[Dataset items]
+++
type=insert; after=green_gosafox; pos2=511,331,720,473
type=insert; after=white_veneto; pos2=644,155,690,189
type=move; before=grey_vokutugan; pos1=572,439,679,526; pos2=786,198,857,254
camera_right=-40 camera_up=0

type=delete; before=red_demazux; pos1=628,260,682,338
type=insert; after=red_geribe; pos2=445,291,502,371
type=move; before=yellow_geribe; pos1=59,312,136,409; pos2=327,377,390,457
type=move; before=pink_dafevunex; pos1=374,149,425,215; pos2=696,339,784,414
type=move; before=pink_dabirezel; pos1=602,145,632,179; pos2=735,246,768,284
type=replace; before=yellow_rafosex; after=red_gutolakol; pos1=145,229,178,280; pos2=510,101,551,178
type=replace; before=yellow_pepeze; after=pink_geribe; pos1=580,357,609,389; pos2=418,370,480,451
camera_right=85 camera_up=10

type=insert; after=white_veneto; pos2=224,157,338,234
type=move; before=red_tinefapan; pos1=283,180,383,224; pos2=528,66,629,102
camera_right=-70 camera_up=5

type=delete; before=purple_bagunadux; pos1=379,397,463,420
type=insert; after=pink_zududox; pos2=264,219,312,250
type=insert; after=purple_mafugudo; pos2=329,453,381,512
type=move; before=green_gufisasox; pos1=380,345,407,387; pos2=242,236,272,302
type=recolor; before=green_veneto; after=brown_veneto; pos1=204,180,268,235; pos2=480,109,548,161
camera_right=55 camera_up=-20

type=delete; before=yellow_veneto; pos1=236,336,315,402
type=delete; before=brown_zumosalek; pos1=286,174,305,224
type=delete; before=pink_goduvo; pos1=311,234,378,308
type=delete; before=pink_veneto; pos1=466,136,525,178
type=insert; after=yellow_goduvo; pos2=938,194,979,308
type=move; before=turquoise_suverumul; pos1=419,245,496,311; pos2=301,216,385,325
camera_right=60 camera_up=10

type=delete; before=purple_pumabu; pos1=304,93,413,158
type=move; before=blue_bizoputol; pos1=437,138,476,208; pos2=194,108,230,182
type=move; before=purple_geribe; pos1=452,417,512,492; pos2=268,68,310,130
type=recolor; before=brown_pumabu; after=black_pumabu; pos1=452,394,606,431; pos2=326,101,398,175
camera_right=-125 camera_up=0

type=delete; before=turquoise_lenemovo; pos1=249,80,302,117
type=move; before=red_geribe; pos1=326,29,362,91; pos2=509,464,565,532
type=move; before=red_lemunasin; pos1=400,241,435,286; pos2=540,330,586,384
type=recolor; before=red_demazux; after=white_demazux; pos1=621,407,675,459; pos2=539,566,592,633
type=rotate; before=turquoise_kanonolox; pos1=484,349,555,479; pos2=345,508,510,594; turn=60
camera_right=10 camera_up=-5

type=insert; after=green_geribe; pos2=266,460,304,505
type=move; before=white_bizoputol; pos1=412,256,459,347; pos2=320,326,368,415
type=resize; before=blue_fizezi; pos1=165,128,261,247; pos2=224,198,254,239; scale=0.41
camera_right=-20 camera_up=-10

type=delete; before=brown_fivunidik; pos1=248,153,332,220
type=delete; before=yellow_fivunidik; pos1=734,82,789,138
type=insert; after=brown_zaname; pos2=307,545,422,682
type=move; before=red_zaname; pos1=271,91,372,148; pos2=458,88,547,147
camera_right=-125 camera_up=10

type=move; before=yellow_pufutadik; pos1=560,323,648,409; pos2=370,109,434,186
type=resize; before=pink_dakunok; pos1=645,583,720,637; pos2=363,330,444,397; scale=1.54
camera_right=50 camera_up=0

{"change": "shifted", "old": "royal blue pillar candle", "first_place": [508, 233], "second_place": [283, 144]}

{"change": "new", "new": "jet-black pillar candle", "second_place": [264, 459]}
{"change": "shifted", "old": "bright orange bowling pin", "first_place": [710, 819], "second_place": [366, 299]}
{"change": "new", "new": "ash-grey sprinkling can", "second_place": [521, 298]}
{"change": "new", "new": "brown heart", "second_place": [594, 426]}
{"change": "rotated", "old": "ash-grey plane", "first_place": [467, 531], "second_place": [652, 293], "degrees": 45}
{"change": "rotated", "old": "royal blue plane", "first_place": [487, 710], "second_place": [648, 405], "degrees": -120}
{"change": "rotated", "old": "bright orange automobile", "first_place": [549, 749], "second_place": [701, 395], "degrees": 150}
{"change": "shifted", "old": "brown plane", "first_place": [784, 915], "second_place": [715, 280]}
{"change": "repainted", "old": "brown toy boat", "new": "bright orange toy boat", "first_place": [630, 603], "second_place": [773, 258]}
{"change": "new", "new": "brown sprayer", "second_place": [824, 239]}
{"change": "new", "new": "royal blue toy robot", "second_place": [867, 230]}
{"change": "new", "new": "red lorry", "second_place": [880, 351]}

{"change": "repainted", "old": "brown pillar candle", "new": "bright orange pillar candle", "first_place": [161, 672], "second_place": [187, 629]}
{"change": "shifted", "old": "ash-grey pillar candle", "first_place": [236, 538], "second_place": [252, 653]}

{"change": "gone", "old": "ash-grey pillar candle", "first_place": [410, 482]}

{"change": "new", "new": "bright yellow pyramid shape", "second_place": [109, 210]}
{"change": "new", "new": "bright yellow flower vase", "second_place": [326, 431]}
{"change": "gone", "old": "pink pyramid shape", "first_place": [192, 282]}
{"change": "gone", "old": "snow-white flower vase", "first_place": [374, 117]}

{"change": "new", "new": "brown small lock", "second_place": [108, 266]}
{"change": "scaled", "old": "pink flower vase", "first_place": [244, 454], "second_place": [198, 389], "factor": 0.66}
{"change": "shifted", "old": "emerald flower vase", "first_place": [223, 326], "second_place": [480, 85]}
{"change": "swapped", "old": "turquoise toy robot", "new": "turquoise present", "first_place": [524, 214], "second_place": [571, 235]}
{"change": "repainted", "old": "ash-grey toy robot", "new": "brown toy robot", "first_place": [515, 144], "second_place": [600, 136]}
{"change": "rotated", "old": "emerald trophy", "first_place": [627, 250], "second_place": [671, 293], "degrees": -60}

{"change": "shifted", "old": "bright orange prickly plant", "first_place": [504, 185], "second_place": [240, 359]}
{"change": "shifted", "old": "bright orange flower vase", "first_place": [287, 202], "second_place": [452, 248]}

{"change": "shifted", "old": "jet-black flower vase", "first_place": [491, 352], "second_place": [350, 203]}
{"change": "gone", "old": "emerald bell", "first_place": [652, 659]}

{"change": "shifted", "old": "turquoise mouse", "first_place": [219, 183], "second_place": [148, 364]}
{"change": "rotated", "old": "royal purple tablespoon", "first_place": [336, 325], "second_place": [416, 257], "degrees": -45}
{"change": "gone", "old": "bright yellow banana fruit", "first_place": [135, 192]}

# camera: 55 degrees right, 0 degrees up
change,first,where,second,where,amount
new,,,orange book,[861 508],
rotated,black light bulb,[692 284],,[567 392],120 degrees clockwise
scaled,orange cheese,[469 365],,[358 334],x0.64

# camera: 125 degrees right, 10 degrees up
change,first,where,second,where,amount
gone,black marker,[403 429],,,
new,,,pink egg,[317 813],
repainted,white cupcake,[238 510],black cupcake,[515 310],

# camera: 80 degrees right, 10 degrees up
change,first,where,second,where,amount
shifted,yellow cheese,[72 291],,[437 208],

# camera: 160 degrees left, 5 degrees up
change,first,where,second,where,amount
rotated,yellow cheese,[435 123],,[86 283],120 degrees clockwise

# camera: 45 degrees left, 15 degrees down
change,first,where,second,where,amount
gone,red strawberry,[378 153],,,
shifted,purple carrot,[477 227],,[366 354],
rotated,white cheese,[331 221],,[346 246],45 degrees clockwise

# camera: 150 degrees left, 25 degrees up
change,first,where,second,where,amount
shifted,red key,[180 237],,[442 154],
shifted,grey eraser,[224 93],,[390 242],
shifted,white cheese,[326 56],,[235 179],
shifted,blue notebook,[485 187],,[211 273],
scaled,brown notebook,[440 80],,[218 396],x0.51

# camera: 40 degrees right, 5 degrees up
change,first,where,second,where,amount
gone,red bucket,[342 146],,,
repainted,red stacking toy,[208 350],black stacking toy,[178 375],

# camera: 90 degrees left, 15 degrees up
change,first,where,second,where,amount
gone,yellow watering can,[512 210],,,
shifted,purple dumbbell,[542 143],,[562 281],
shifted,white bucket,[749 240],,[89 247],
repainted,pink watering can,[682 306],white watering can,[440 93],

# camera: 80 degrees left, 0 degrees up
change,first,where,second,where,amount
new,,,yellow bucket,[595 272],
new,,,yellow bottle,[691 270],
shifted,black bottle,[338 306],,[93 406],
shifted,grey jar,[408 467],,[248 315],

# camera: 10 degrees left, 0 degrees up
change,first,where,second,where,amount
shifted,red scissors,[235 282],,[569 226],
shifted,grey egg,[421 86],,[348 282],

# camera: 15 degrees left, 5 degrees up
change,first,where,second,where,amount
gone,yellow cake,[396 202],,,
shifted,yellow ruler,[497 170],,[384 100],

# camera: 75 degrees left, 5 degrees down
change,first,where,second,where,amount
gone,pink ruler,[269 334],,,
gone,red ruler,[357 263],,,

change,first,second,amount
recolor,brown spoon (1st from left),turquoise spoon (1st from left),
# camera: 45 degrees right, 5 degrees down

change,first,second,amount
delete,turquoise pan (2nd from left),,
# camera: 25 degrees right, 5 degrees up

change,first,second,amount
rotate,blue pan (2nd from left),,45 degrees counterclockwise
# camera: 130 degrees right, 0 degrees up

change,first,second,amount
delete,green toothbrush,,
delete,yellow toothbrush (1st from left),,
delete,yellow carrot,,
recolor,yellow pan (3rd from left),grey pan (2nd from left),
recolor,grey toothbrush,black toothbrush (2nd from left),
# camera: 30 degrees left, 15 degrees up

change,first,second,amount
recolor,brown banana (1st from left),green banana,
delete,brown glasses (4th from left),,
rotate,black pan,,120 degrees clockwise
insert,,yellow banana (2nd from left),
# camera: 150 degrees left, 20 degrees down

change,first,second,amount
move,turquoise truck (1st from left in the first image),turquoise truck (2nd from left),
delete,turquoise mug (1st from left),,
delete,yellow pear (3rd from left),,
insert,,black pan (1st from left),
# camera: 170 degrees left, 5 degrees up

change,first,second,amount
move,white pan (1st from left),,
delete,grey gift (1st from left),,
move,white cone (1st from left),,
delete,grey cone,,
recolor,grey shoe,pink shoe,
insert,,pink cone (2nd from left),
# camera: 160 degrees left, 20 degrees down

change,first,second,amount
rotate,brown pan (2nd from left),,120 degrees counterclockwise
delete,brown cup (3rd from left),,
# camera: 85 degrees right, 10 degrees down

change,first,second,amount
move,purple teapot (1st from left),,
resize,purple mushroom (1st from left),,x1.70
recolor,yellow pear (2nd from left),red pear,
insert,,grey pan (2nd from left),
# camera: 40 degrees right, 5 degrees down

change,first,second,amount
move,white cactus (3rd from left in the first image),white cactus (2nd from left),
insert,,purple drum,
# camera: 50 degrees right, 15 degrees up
+++
- _TASK BRIEF_
State the number of lines in the data that carry "rotated", and add nothing to it.

- _TASK RESULT_
8